Segment Start: Data provided
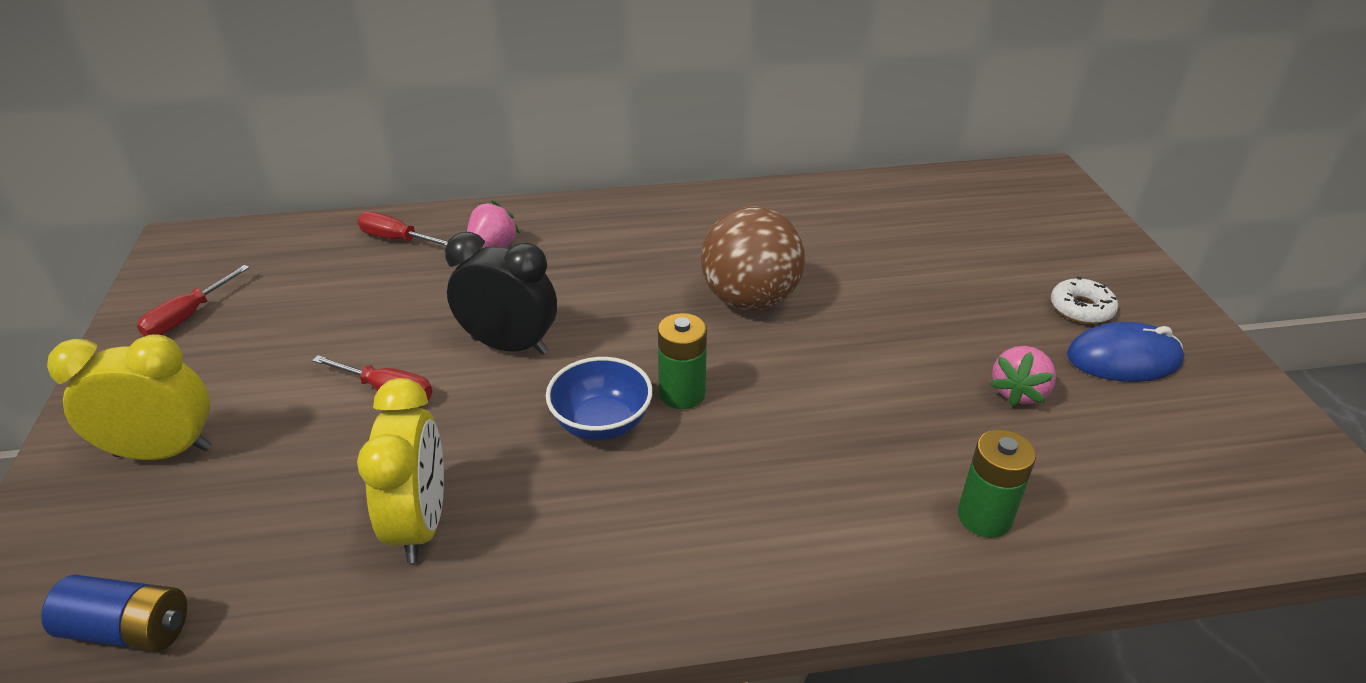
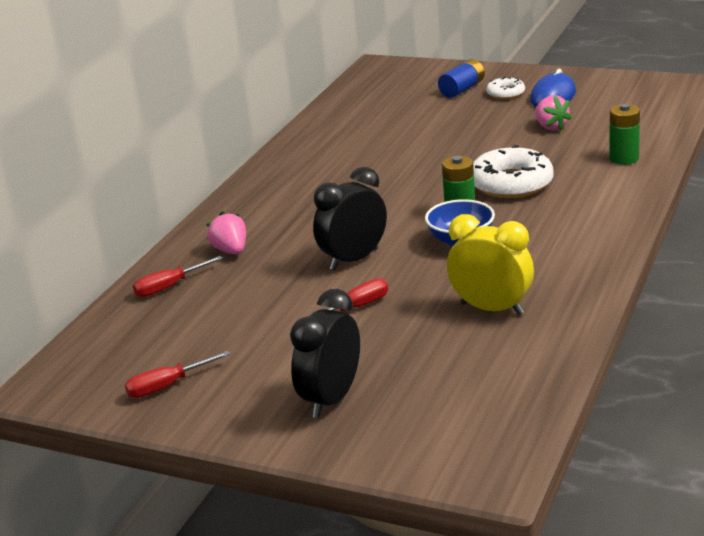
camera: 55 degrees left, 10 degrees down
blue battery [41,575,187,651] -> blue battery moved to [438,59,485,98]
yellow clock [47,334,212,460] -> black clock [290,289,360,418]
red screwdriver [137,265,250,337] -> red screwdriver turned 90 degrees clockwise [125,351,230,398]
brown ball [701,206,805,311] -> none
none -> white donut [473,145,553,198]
Segment End: Data provided
Segment Start: Data provided
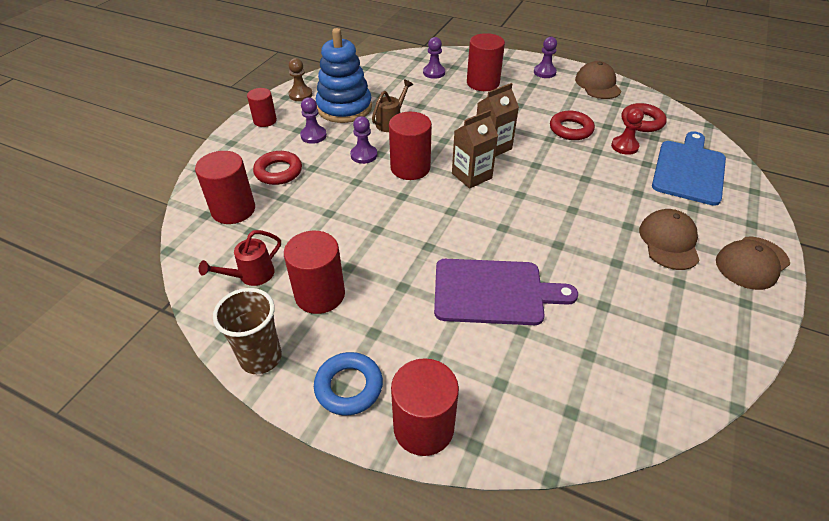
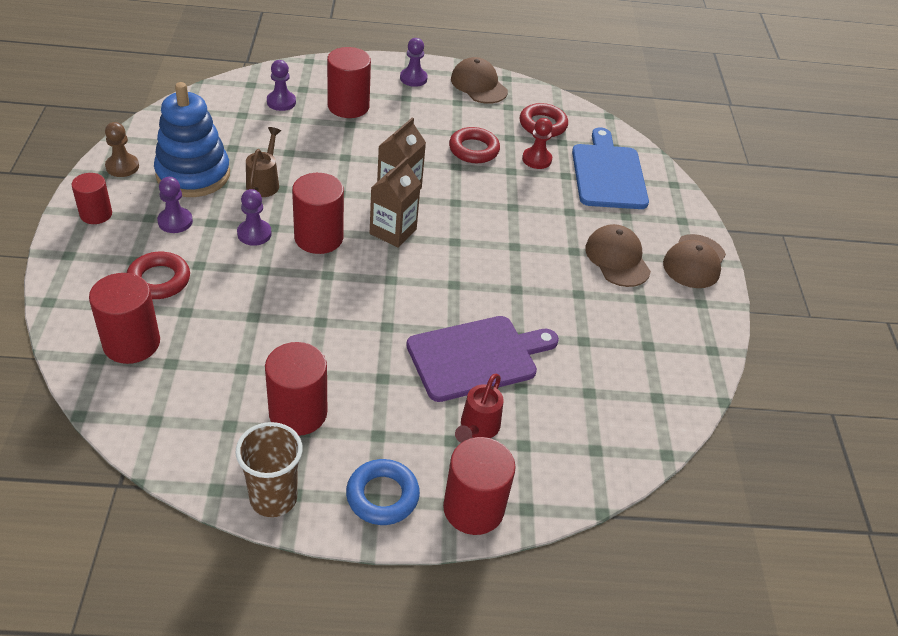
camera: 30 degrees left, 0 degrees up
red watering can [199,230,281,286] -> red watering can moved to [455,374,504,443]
Segment End: Data provided
Segment Start: Data provided
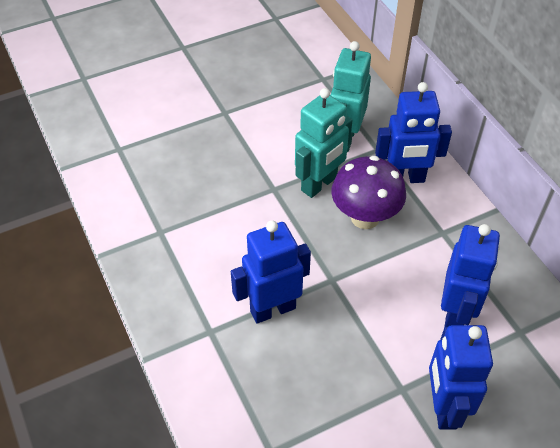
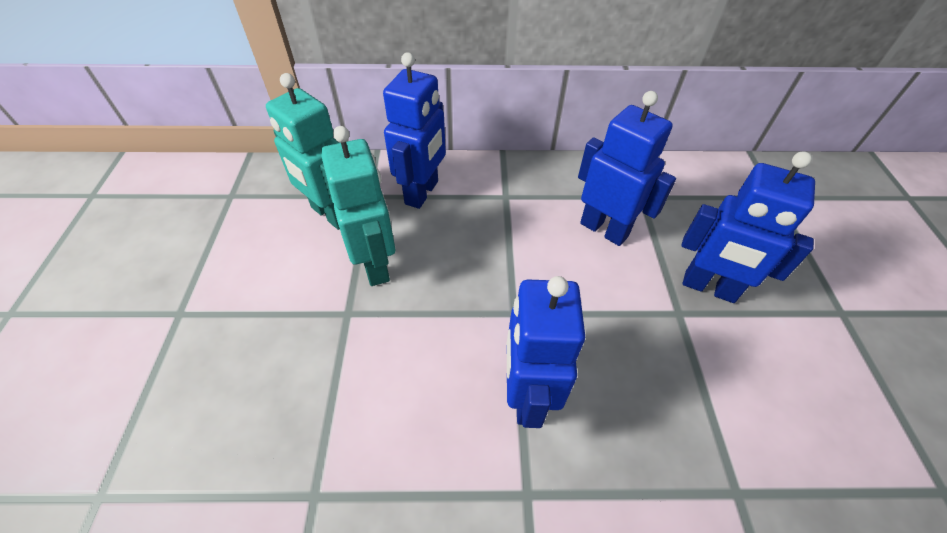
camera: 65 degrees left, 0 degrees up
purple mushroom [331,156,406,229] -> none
Segment End: Data provided
**What to do**
Reproduce exactly the section above that begins at the line containing "camera: 55 degrees left, 10 degrees down" and ends at the line containing "none -> white donut [473,145,553,198]", leaving out all other lines.

**Problem solution**
camera: 55 degrees left, 10 degrees down
blue battery [41,575,187,651] -> blue battery moved to [438,59,485,98]
yellow clock [47,334,212,460] -> black clock [290,289,360,418]
red screwdriver [137,265,250,337] -> red screwdriver turned 90 degrees clockwise [125,351,230,398]
brown ball [701,206,805,311] -> none
none -> white donut [473,145,553,198]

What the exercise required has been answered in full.